-------- Items bij oefening

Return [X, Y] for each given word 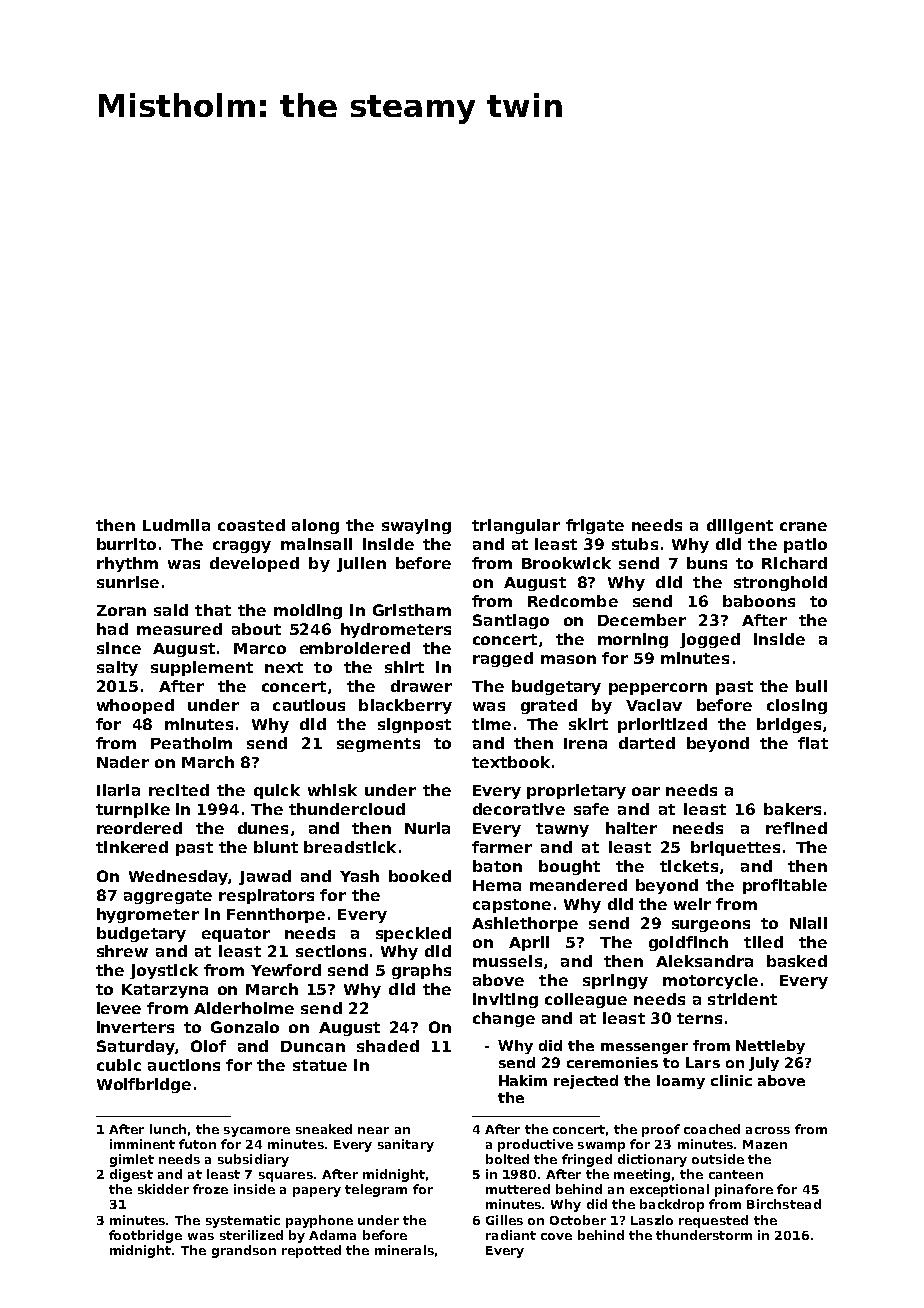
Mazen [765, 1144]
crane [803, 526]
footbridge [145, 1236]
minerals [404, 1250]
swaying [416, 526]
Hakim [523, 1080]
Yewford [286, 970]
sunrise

----------------

◆ Wat wordt gevraagd ◆
Schaal de coördinaten in de antwoorden op: begin bij de regel met "crane [803, 526]" en stop na de laatste regel van de items, beide inbegrepen. Geef alleen die regels volledig opnieuw, met elk getal in de antwoordcoördinaten vermenigvuldigd met 1,7 en afgerond op hele getallen, waarbij halven naar boven worden afgerond.

◆ Antwoord oefening ◆
crane [1365, 894]
footbridge [247, 2101]
minerals [687, 2125]
swaying [707, 894]
Hakim [889, 1836]
Yewford [486, 1649]
sunrise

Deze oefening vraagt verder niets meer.